▸ Required action: Count how many lines in this material contain "ball". The answer is that number alone.

▸ Stored data:
******
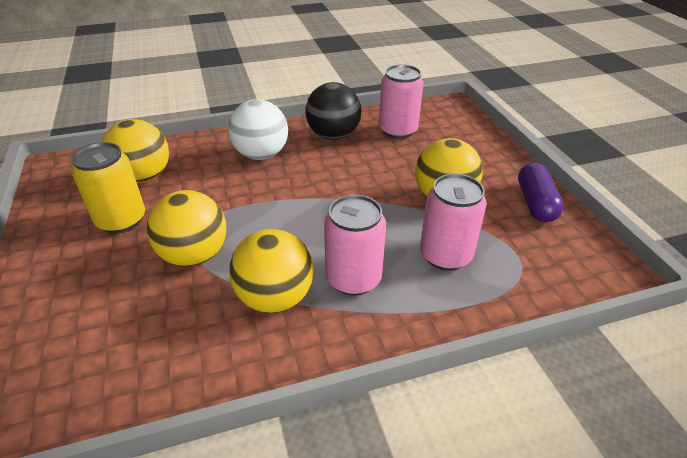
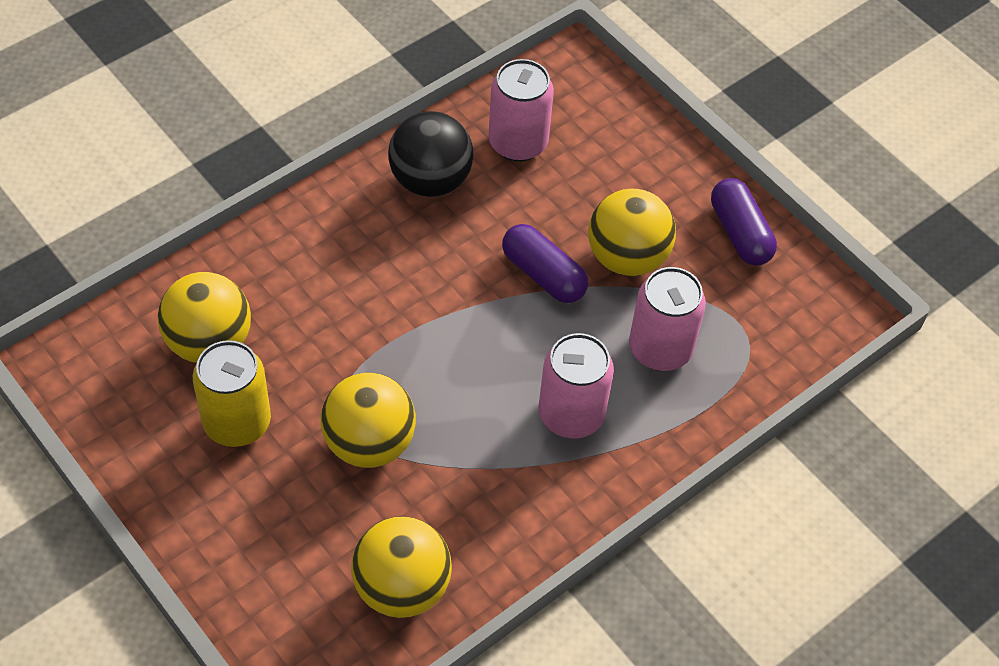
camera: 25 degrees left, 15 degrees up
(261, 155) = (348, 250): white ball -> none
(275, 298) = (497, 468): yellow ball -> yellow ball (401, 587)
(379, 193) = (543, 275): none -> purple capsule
******
▸ Response for this exercise: 2